» **Aim of the task**: Pull out every line of the listing below where "apple" appears.

=== Begin Enclosure ===

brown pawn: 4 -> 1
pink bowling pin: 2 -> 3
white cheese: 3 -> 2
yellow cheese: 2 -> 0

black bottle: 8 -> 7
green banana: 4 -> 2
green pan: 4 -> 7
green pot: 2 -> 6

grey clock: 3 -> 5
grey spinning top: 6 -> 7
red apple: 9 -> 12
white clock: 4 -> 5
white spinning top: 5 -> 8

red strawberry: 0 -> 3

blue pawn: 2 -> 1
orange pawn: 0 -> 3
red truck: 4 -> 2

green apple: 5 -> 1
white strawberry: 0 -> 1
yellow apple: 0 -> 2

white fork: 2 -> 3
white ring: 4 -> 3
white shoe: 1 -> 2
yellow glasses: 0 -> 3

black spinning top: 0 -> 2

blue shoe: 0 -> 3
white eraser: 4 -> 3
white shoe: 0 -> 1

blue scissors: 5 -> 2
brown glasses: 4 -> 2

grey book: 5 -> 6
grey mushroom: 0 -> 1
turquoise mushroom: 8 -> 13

=== End Enclosure ===

» **Exercise response**:
red apple: 9 -> 12
green apple: 5 -> 1
yellow apple: 0 -> 2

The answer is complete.